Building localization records
________________

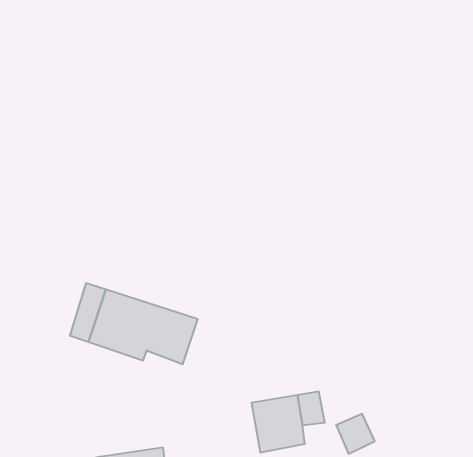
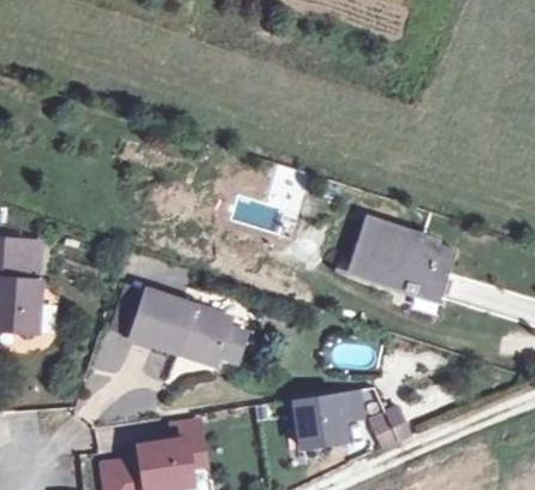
building: none -> [346,217,458,300]

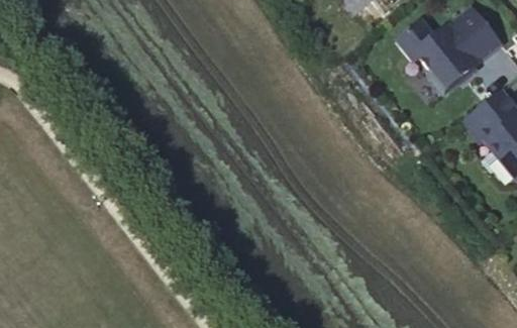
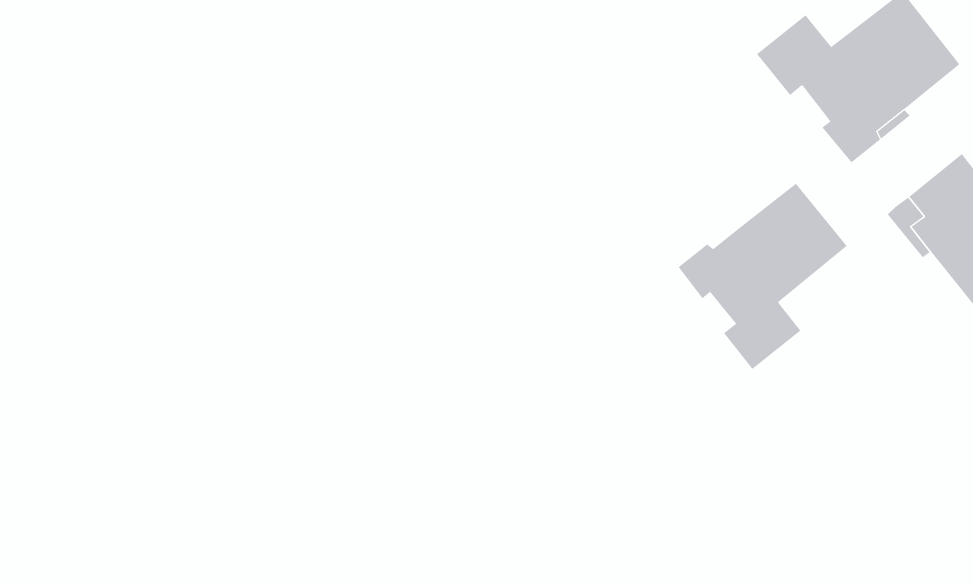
building: none -> [678,183,848,370]

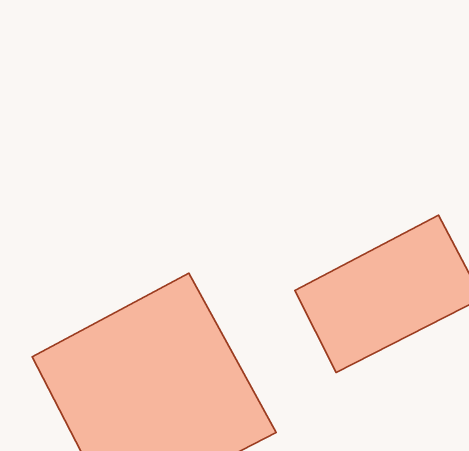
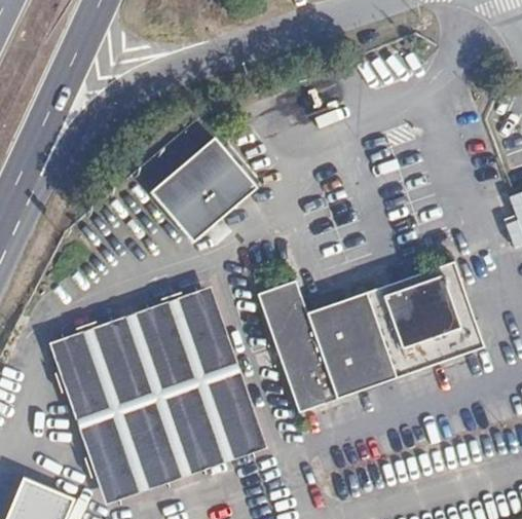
building: none -> [147,137,255,243]
building: none -> [253,277,336,413]

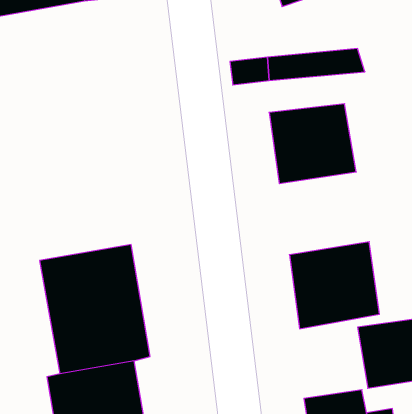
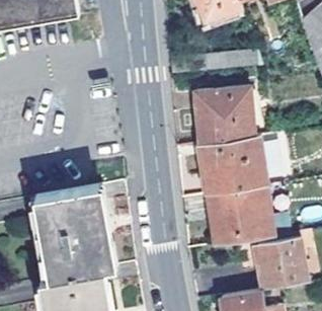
building: none -> [203,135,265,193]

________________

ACTIVITY: At the line containing "building: none -> [147,137,255,243]", begin reproducing the entries word for word, and continue through their last line. Leave out the pictures.

RESPONSE FOR THIS EXERCISE:
building: none -> [147,137,255,243]
building: none -> [253,277,336,413]

building: none -> [203,135,265,193]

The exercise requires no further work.